ASSIGNMENT —
Return exactly these lines and no others: the one containing "Someone repainted the" and all that follow it to the end of the listing below.

(SUPPLIED MATERIAL Opens)

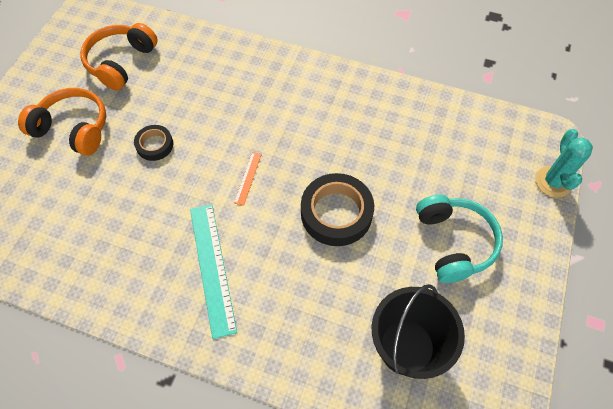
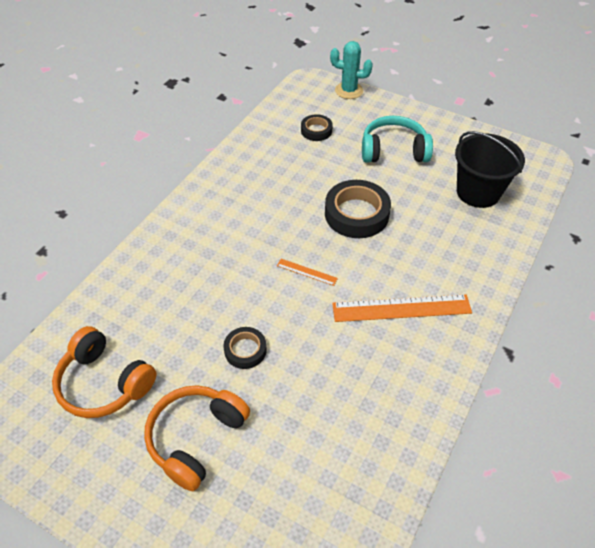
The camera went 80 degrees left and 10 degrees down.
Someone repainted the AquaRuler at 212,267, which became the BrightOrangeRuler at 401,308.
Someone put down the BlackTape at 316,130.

(SUPPLIED MATERIAL Closes)

SOLUTION TO THE PROBLEM —
Someone repainted the AquaRuler at 212,267, which became the BrightOrangeRuler at 401,308.
Someone put down the BlackTape at 316,130.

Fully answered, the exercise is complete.